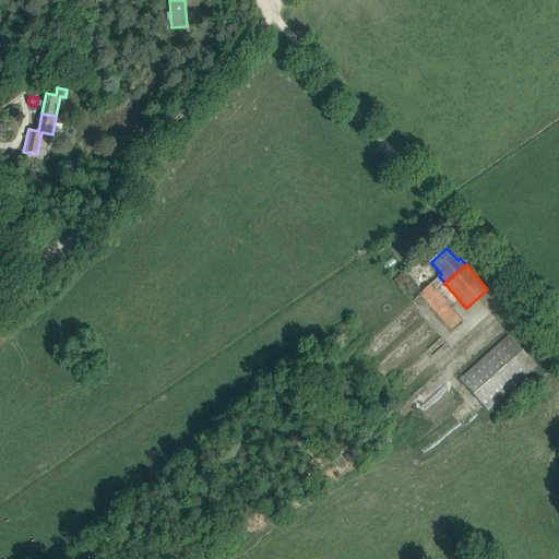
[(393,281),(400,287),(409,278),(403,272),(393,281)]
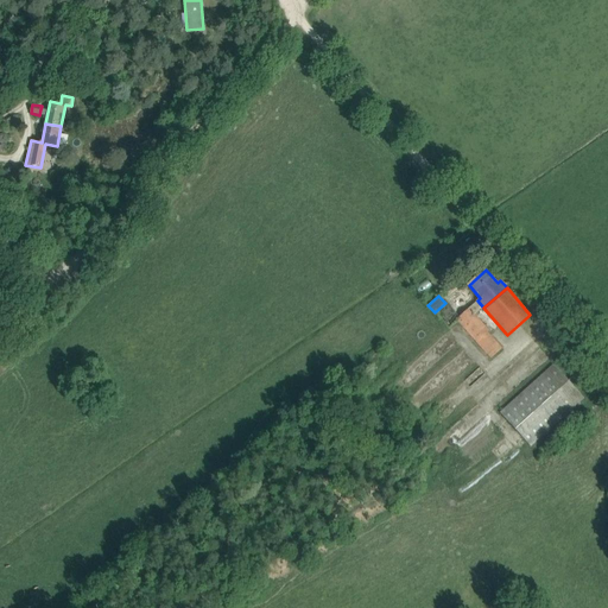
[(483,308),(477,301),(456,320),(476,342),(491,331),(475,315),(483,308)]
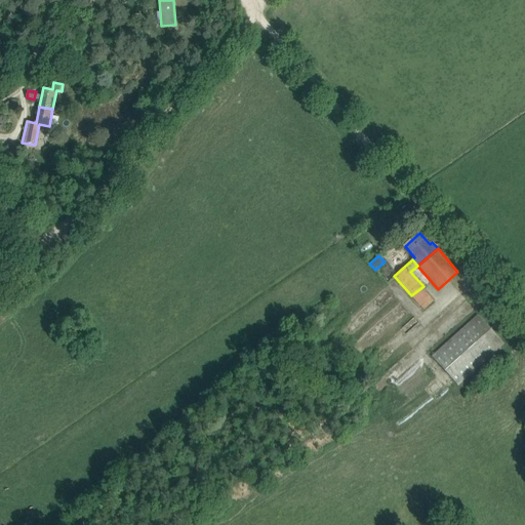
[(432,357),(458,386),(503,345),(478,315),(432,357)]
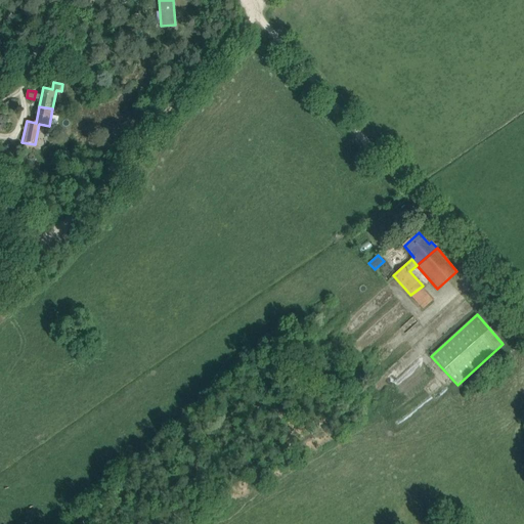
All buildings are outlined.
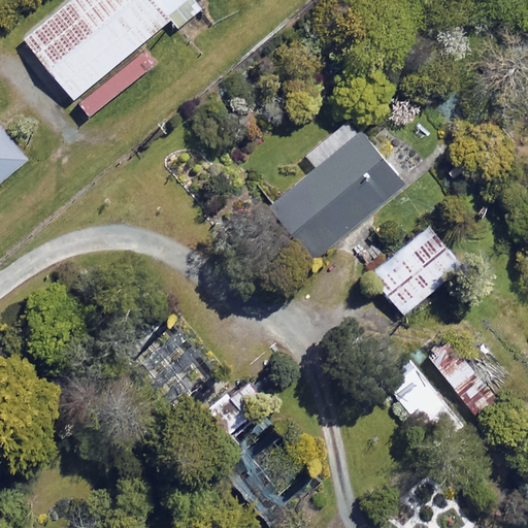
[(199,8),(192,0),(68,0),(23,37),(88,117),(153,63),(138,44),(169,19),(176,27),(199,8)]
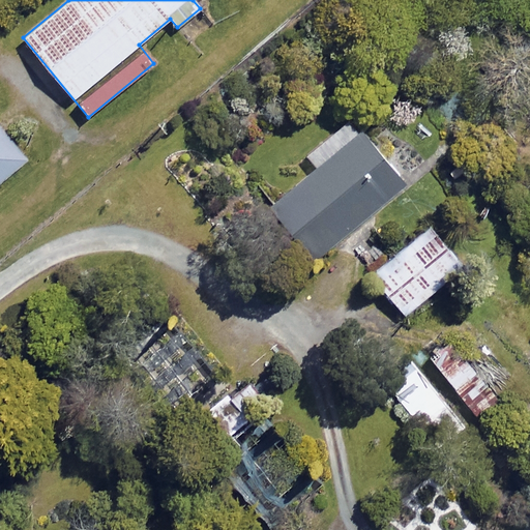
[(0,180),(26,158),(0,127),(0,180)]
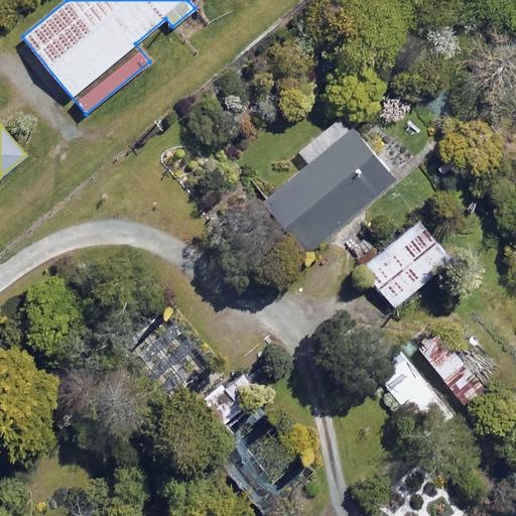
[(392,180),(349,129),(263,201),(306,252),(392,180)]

● **INSTRUCTION**
Reproduce exactly, and only, the lines from the one holding "All buildings are outlined." through the final line of the entries. Do not include the pictures.

● **COMPLETED EXERCISE**
All buildings are outlined.
[(199,8),(192,0),(68,0),(23,37),(88,117),(153,63),(138,44),(169,19),(176,27),(199,8)]
[(0,180),(26,158),(0,127),(0,180)]
[(392,180),(349,129),(263,201),(306,252),(392,180)]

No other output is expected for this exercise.